→ **What to produce**
Exactly what is written in the records below should be returned, minus the images.

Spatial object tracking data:
-- Opening Marker --

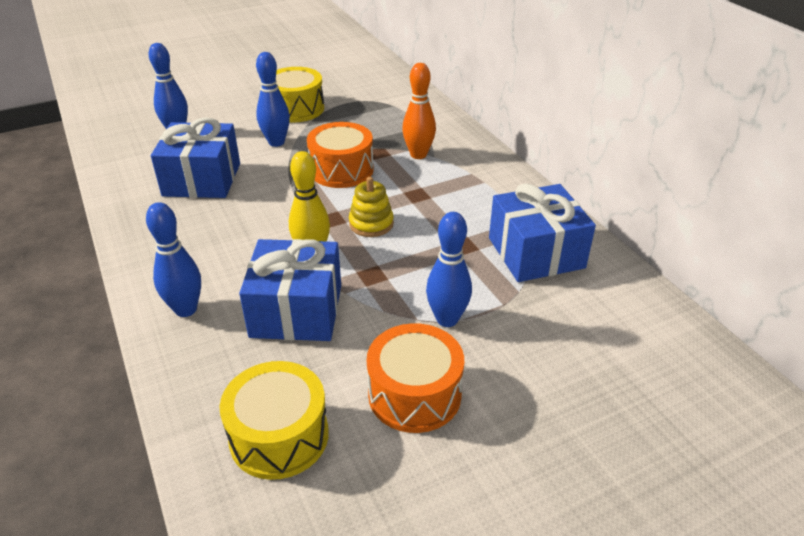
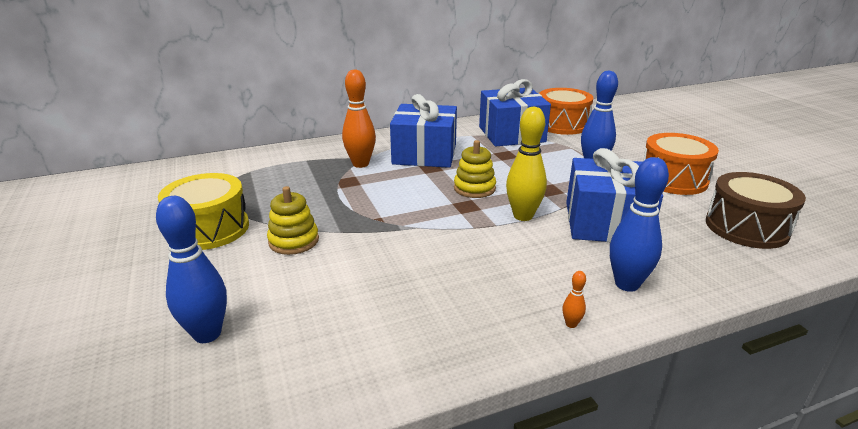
camera: 85 degrees left, 10 degrees down
(143, 271) = (571, 324): none -> orange bowling pin
(202, 179) = (366, 294): blue gift -> blue gift (424, 154)
(276, 142) = (294, 241): blue bowling pin -> yellow stacking toy
(279, 436) = (746, 227): yellow drum -> brown drum
(341, 170) = (375, 201): orange drum -> orange drum (562, 124)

-- Closing Marker --

→ **Output for this exercise**
camera: 85 degrees left, 10 degrees down
(143, 271) = (571, 324): none -> orange bowling pin
(202, 179) = (366, 294): blue gift -> blue gift (424, 154)
(276, 142) = (294, 241): blue bowling pin -> yellow stacking toy
(279, 436) = (746, 227): yellow drum -> brown drum
(341, 170) = (375, 201): orange drum -> orange drum (562, 124)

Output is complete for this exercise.